» **The task**: Could you reproduce the material below exactly, from the line containing "black arrow: (236, 141) -> (186, 124), moved" through its last line, and leave out everything else?

» **Records shown**:
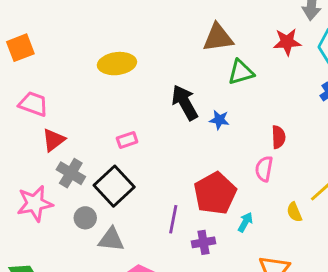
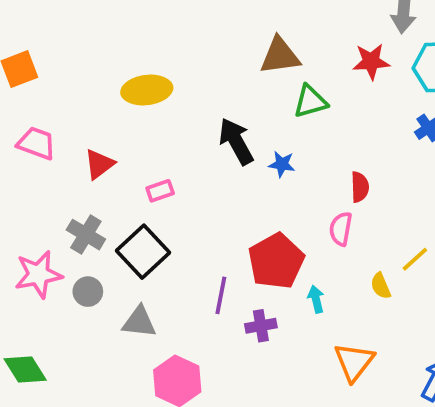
red triangle: (54, 140) -> (99, 164), moved
gray circle: (85, 218) -> (88, 292), moved
cyan arrow: (245, 222) -> (316, 299), turned -42

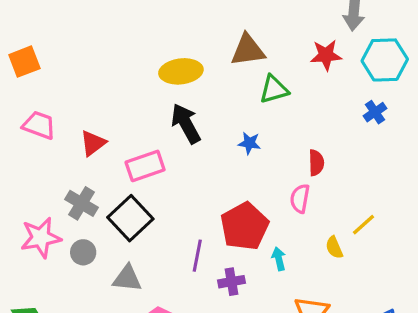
yellow ellipse: (147, 90) -> (181, 71), moved
black arrow: (236, 141) -> (186, 124), moved
pink rectangle: (160, 191) -> (145, 166), size x1.6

» **Response to this task**:
black arrow: (236, 141) -> (186, 124), moved
pink rectangle: (160, 191) -> (145, 166), size x1.6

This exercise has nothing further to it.